Using the listing below, select the lines with the word "none" and copy them.

--- PROVIDED DATA Enclosed Below ---

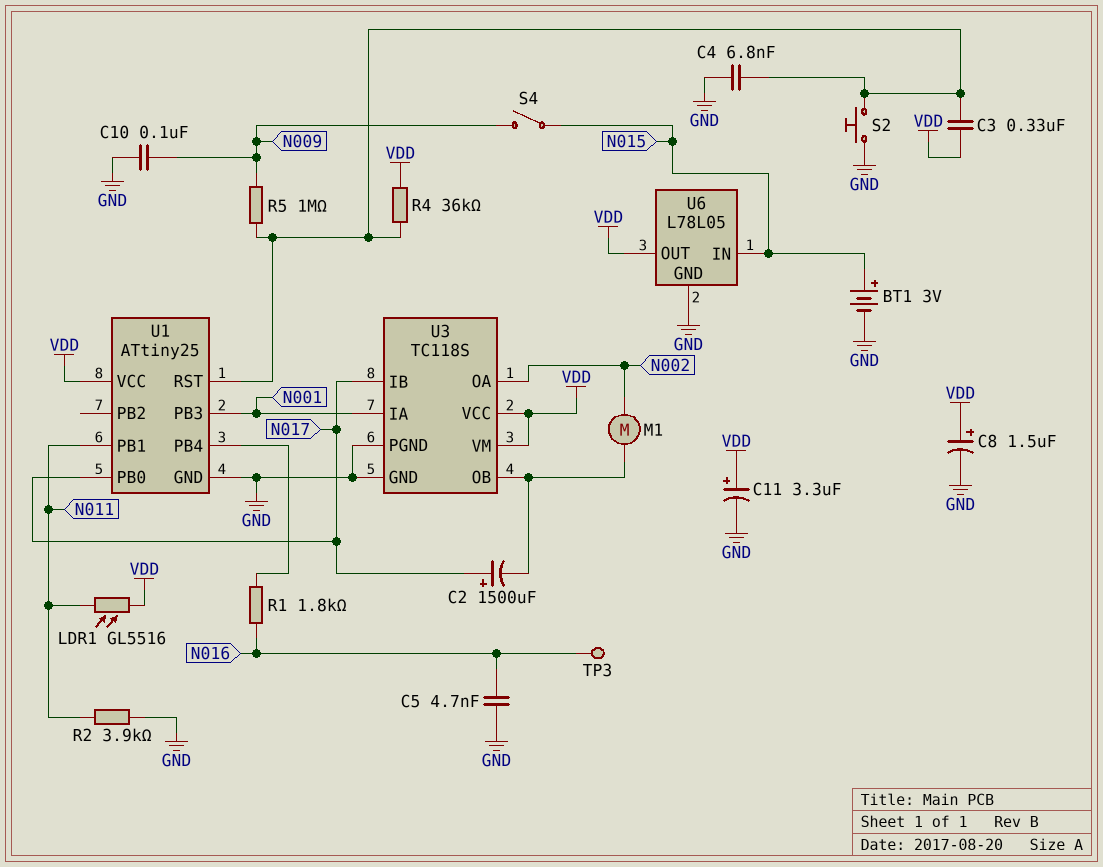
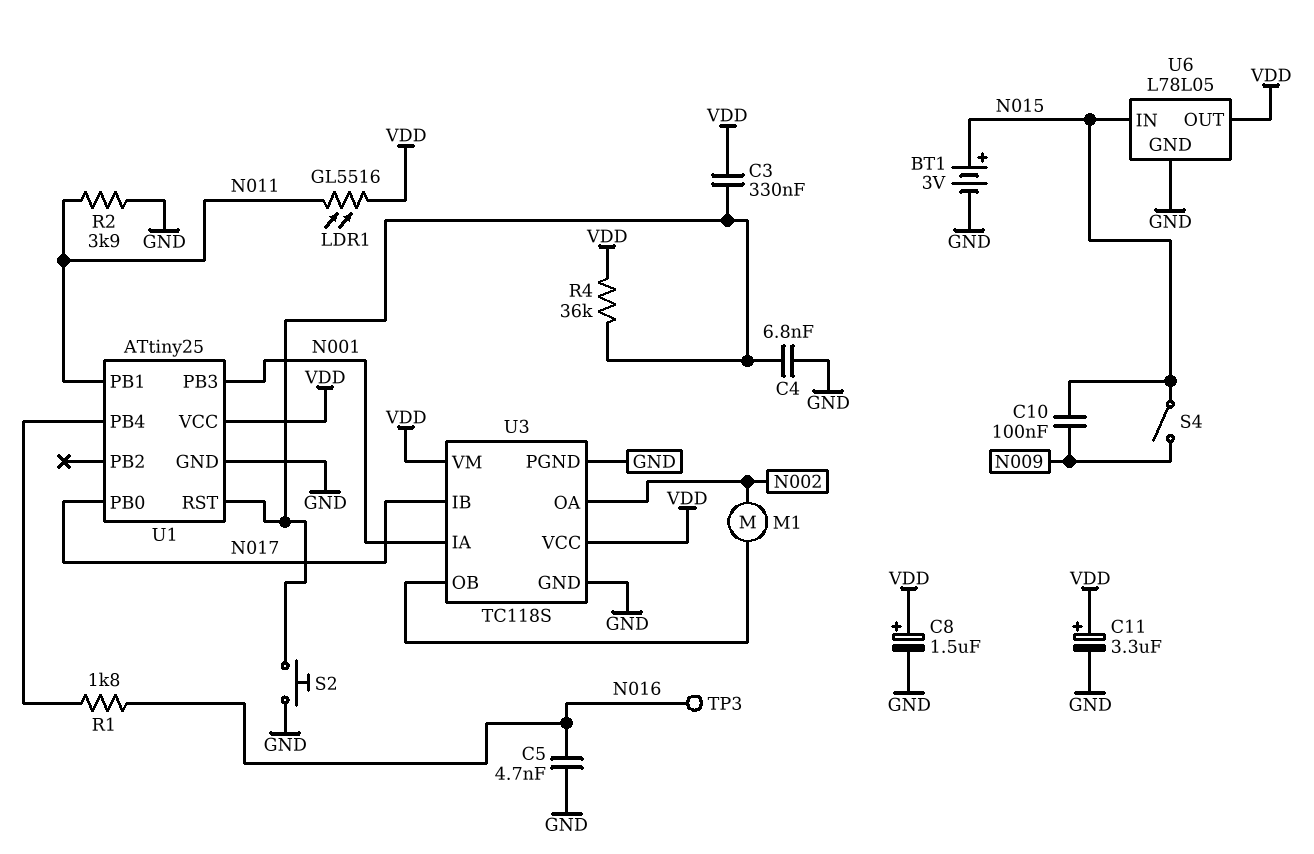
C2: 1500uF (plus N017, minus U3/OB) -> none
C10: 100nF (GND, N009) -> 100nF (N009, N015)
R5: 1M (N009, U1/RST) -> none

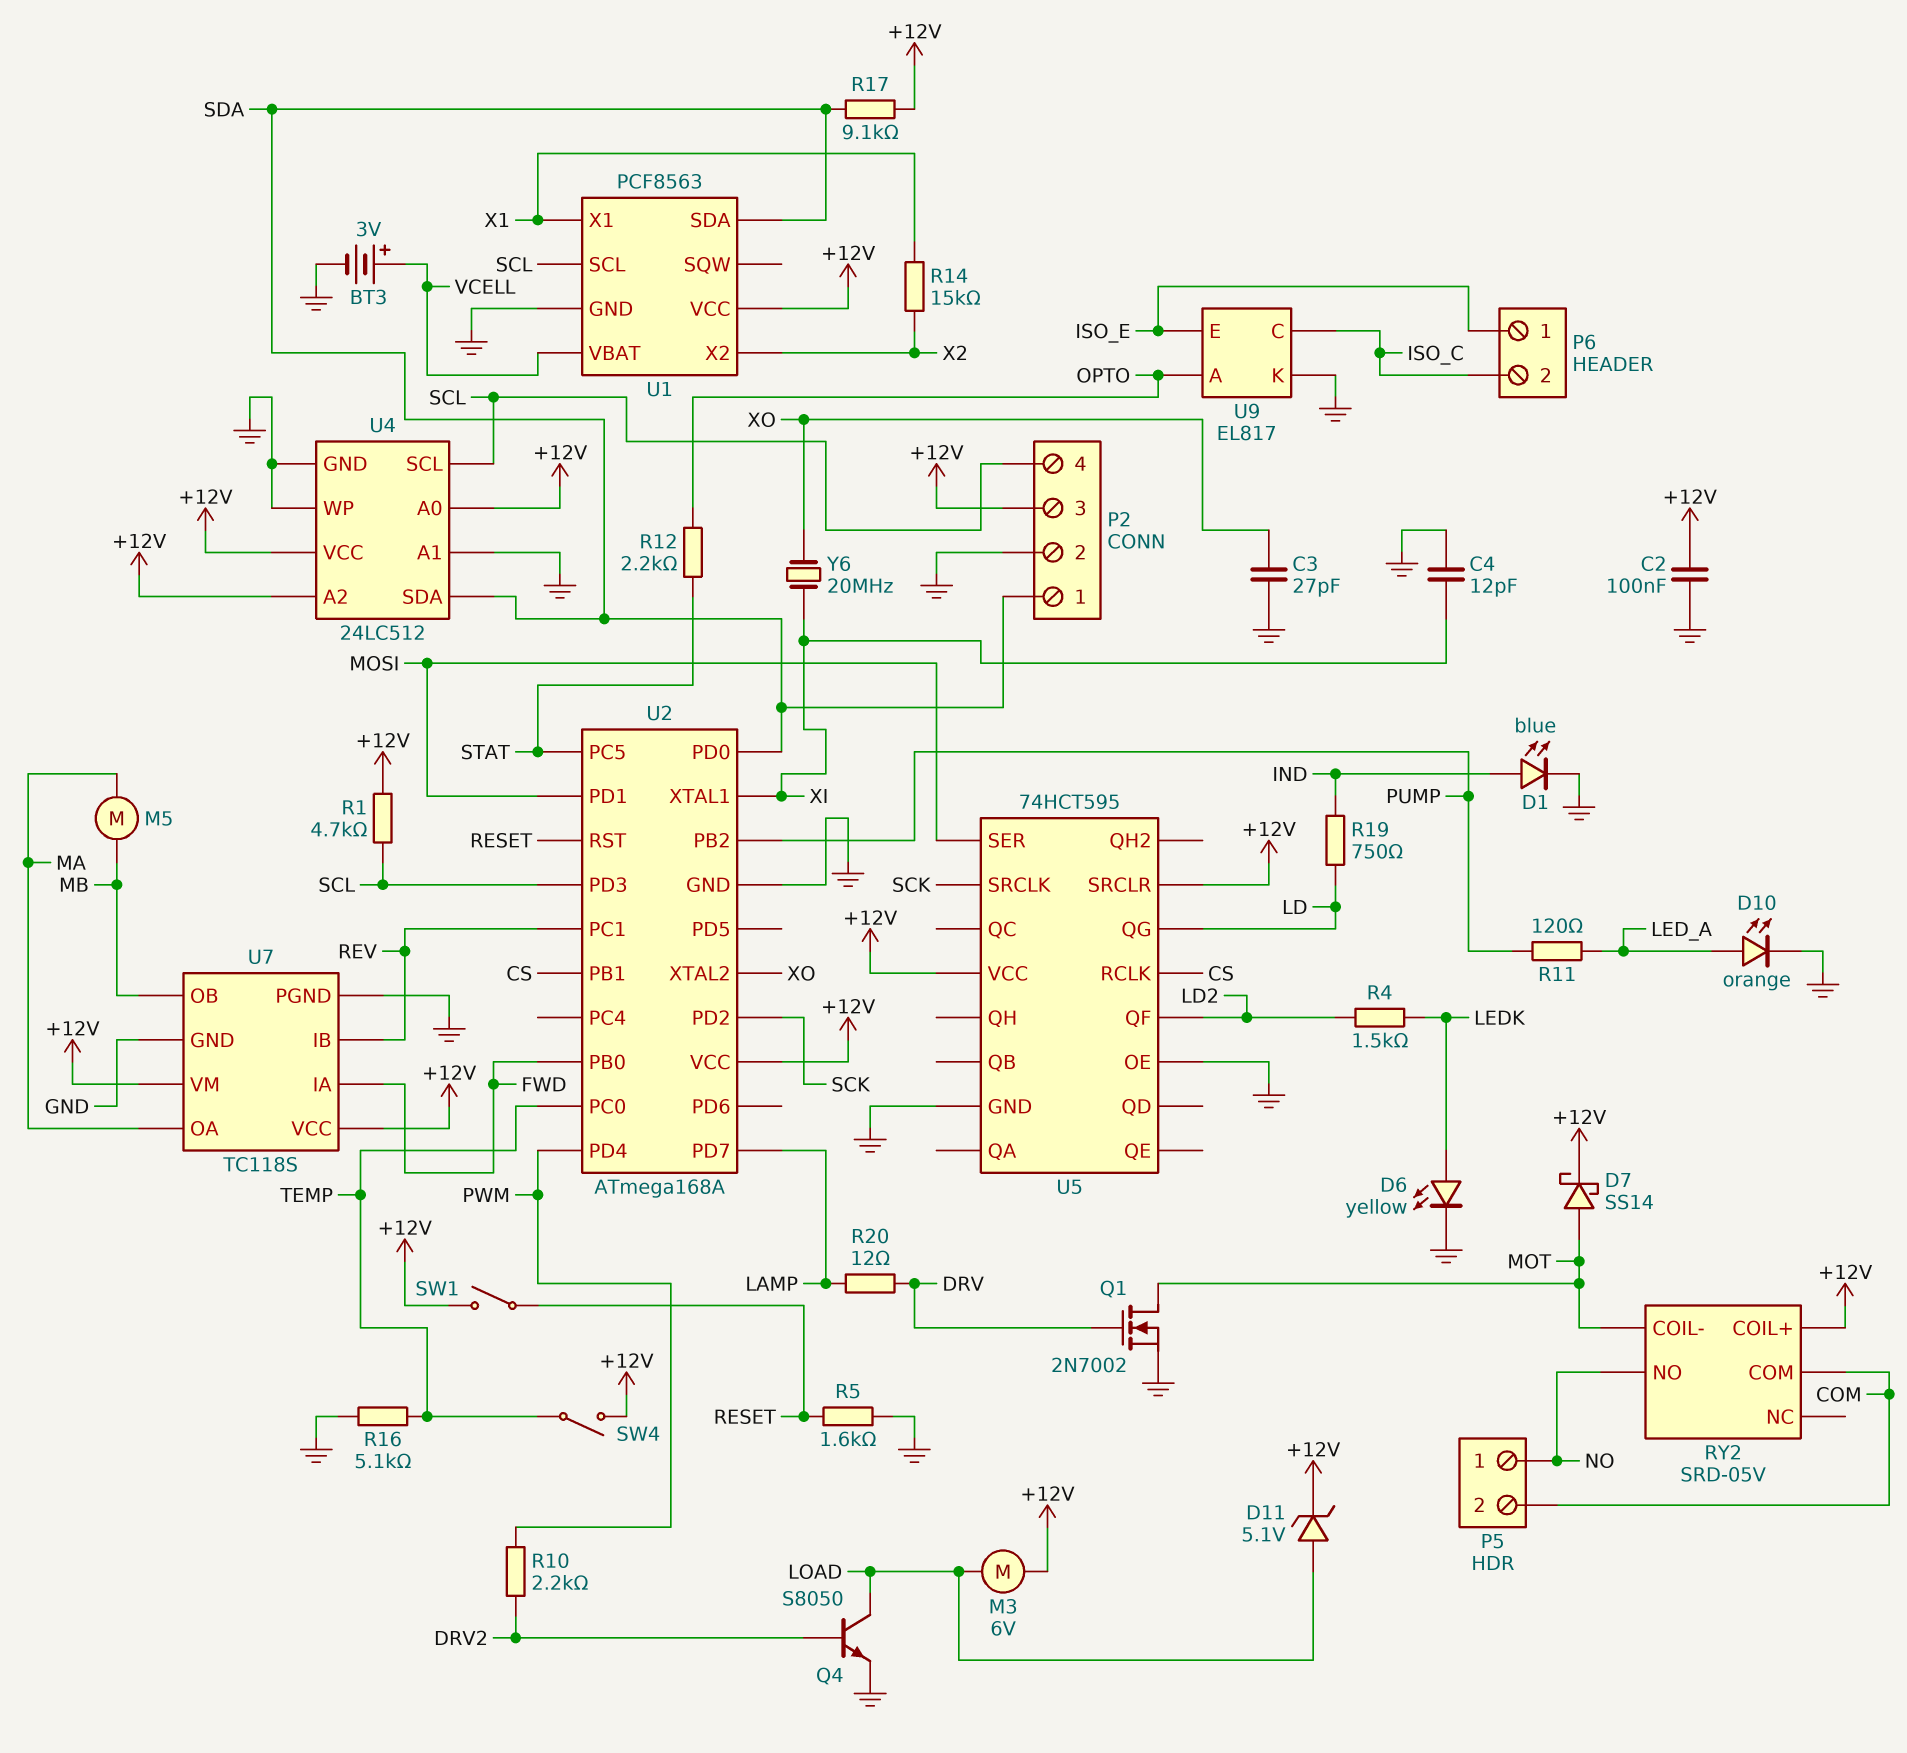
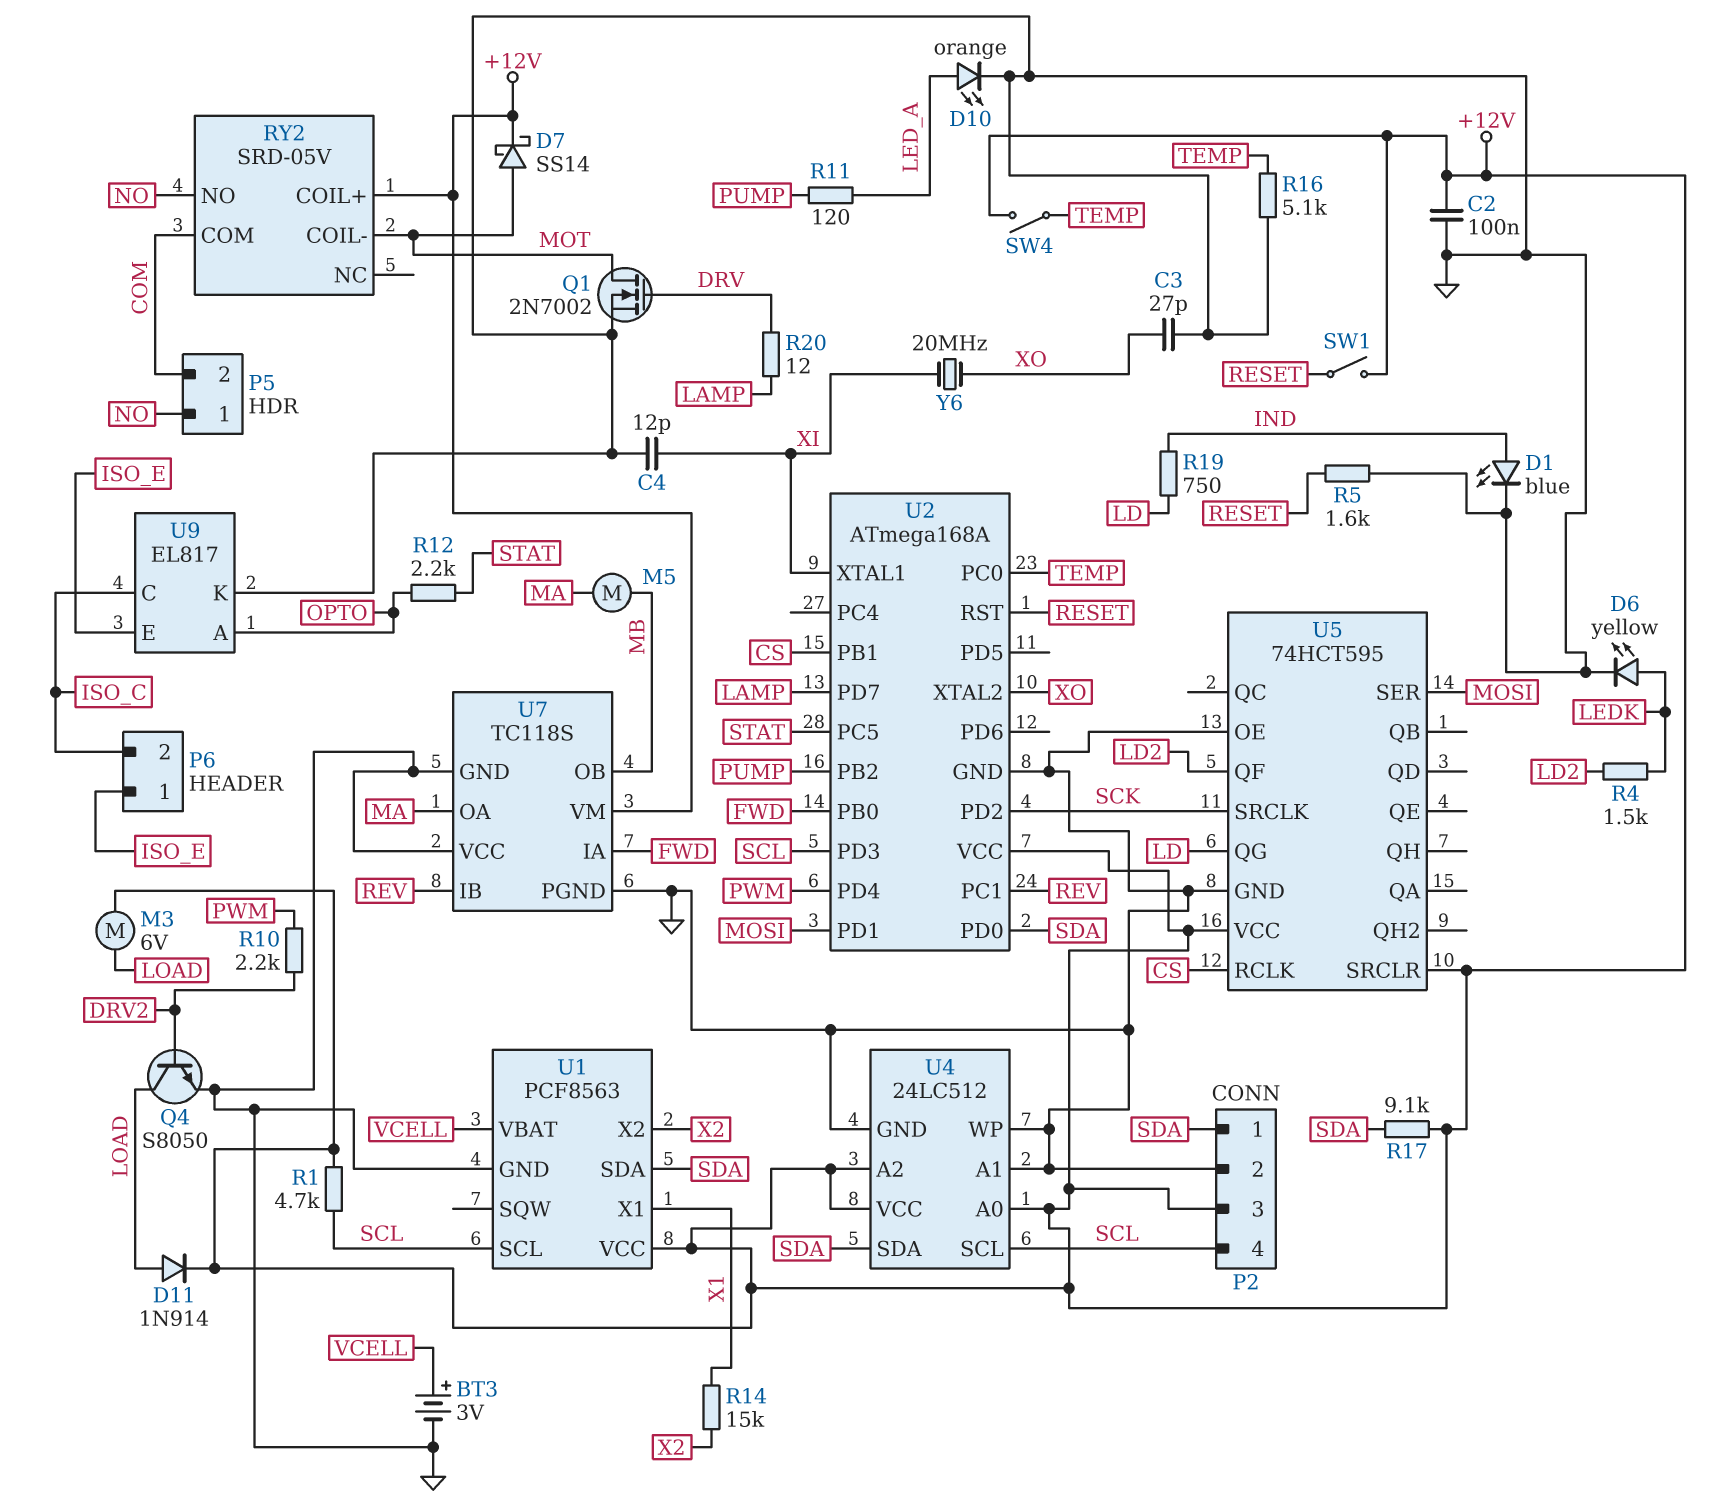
D11: zener 5.1V (A LOAD, K +12V) -> diode 1N914 (A LOAD, K +12V)
U7 pin VCC: +12V -> GND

--- End of Enclosed PROVIDED DATA ---

**SOLUTION TO THIS PROBLEM**
C2: 1500uF (plus N017, minus U3/OB) -> none
R5: 1M (N009, U1/RST) -> none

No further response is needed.